### Work item
Pictures excluded, copy all of the data below exactly.

### Collected material
········

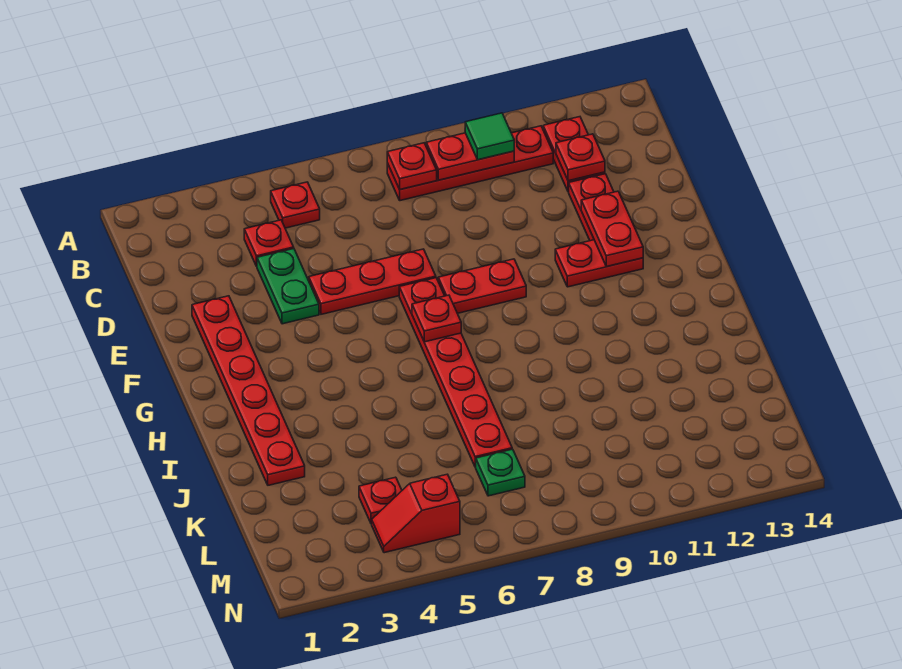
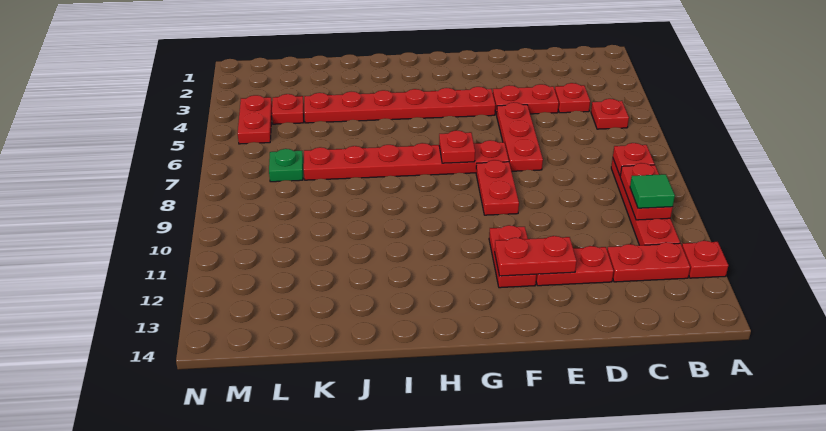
red plate C12 level 2 -> red plate A12 level 1
green plate D4:E4 level 1 -> red plate D4:E4 level 1
red plate E2:J2 level 1 -> red plate F4:K4 level 1
red slope M4:M5 level 1 top 5 -> red plate M4:M5 level 1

········

### Written answer
red plate C12 level 2 -> red plate A12 level 1
green plate D4:E4 level 1 -> red plate D4:E4 level 1
red plate E2:J2 level 1 -> red plate F4:K4 level 1
red slope M4:M5 level 1 top 5 -> red plate M4:M5 level 1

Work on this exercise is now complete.